**Supplied data**
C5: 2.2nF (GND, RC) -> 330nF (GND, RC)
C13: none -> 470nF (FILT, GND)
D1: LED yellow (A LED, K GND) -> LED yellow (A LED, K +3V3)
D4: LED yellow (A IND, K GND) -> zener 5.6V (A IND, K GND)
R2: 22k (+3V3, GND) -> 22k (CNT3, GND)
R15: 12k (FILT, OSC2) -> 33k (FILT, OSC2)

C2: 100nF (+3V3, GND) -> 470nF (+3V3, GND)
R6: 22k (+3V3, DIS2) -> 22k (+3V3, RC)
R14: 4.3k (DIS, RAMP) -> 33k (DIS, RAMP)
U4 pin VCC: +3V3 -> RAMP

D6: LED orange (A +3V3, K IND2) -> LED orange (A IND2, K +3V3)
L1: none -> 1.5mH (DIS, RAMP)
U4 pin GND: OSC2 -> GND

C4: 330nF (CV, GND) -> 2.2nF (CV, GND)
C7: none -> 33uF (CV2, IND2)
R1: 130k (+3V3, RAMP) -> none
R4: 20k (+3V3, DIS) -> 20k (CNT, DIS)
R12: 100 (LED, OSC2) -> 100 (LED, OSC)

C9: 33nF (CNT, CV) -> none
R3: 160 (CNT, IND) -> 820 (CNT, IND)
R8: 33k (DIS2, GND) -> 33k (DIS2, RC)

**To do**
Among the lines above, which contain the word "FILT"? Copy every one.

**Task response**
C13: none -> 470nF (FILT, GND)
R15: 12k (FILT, OSC2) -> 33k (FILT, OSC2)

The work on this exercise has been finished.